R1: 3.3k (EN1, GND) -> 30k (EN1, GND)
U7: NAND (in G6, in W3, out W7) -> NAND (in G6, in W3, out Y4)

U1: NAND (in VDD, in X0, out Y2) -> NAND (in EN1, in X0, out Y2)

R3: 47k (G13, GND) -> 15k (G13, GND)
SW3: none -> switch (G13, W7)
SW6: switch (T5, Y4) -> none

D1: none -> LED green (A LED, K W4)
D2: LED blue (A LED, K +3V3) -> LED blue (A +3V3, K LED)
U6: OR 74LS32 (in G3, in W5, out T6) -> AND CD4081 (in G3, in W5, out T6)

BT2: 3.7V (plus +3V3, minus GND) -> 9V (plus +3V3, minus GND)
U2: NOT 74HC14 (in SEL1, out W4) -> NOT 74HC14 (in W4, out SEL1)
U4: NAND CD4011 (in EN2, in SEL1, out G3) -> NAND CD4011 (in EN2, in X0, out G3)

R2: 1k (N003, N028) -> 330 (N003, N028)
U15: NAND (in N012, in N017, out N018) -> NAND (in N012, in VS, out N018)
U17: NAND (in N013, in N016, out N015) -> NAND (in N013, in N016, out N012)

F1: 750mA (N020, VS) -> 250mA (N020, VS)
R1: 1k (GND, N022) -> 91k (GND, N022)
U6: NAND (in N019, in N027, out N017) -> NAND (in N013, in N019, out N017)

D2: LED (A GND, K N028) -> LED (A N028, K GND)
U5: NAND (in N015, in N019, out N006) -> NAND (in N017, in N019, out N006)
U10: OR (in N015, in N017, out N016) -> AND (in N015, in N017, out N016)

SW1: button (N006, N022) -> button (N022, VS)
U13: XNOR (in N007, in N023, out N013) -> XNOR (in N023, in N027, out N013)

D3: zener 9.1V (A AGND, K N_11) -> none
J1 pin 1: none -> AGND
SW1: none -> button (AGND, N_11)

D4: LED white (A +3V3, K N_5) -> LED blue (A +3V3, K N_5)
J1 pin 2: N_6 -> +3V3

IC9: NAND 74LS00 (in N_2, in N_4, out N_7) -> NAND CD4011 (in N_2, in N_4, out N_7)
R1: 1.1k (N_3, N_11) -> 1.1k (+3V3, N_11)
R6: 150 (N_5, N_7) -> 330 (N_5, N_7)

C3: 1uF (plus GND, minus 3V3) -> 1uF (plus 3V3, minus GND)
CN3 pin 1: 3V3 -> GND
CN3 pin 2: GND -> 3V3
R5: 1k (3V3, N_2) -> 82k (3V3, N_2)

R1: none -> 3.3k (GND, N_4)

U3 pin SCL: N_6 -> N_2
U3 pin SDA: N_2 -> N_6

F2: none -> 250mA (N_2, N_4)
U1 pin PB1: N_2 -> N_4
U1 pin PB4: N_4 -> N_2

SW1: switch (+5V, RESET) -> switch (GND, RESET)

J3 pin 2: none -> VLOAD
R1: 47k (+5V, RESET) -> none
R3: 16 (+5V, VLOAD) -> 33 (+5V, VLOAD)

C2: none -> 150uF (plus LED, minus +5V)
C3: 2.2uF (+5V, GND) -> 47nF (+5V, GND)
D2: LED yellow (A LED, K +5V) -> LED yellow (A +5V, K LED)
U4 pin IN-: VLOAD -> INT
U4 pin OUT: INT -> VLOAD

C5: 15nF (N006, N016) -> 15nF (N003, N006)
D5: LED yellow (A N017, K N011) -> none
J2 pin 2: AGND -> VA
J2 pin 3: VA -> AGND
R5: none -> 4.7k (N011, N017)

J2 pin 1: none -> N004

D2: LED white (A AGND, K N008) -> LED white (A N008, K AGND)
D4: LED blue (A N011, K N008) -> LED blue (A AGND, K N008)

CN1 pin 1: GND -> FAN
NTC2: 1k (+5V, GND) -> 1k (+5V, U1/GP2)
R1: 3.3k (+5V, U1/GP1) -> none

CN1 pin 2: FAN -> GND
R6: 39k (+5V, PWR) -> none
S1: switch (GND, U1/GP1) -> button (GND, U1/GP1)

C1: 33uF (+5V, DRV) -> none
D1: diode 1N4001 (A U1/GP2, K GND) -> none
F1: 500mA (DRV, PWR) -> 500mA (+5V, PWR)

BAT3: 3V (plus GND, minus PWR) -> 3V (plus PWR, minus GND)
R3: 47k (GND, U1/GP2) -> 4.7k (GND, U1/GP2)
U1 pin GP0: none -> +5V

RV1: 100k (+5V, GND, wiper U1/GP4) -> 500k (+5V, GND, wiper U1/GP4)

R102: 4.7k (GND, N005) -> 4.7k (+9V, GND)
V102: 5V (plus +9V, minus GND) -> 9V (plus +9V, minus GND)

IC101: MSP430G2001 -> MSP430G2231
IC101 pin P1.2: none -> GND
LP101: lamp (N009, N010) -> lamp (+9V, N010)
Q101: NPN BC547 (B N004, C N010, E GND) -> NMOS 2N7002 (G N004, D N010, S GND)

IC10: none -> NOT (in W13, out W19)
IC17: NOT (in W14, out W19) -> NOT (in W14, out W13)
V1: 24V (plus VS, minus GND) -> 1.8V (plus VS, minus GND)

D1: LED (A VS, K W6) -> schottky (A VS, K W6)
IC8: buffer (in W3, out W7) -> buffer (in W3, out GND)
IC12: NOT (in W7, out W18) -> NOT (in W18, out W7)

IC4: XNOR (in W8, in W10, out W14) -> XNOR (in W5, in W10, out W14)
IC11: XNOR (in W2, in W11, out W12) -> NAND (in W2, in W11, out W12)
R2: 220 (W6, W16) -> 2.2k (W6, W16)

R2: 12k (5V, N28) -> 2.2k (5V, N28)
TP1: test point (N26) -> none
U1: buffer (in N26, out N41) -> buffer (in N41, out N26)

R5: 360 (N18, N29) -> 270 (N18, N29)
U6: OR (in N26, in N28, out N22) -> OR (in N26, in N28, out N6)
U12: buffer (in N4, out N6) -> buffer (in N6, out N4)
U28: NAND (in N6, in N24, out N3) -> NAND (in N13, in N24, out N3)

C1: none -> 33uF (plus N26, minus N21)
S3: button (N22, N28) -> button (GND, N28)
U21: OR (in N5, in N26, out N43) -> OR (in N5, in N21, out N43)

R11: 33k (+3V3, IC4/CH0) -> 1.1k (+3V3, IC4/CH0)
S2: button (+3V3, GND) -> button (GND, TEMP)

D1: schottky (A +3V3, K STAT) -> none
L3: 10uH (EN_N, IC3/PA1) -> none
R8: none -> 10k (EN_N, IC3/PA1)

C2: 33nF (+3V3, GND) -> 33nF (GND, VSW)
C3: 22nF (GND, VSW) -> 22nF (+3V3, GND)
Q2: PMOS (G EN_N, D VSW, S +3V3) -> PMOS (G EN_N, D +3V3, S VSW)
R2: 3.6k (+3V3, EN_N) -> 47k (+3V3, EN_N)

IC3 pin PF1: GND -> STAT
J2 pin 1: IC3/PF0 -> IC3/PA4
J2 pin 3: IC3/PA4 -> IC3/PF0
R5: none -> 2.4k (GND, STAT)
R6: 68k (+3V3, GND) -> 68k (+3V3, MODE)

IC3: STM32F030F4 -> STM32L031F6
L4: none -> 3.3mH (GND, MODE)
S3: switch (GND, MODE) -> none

__WHAT THE EXERCISE ASKS__: Would you print exactly, and only, the lines of the data above from the line with "D5: LED yellow (A N017, K N011) -> none" through the line with "U1 pin GP0: none -> +5V", inclusive?

__TASK RESPONSE__:
D5: LED yellow (A N017, K N011) -> none
J2 pin 2: AGND -> VA
J2 pin 3: VA -> AGND
R5: none -> 4.7k (N011, N017)

J2 pin 1: none -> N004

D2: LED white (A AGND, K N008) -> LED white (A N008, K AGND)
D4: LED blue (A N011, K N008) -> LED blue (A AGND, K N008)

CN1 pin 1: GND -> FAN
NTC2: 1k (+5V, GND) -> 1k (+5V, U1/GP2)
R1: 3.3k (+5V, U1/GP1) -> none

CN1 pin 2: FAN -> GND
R6: 39k (+5V, PWR) -> none
S1: switch (GND, U1/GP1) -> button (GND, U1/GP1)

C1: 33uF (+5V, DRV) -> none
D1: diode 1N4001 (A U1/GP2, K GND) -> none
F1: 500mA (DRV, PWR) -> 500mA (+5V, PWR)

BAT3: 3V (plus GND, minus PWR) -> 3V (plus PWR, minus GND)
R3: 47k (GND, U1/GP2) -> 4.7k (GND, U1/GP2)
U1 pin GP0: none -> +5V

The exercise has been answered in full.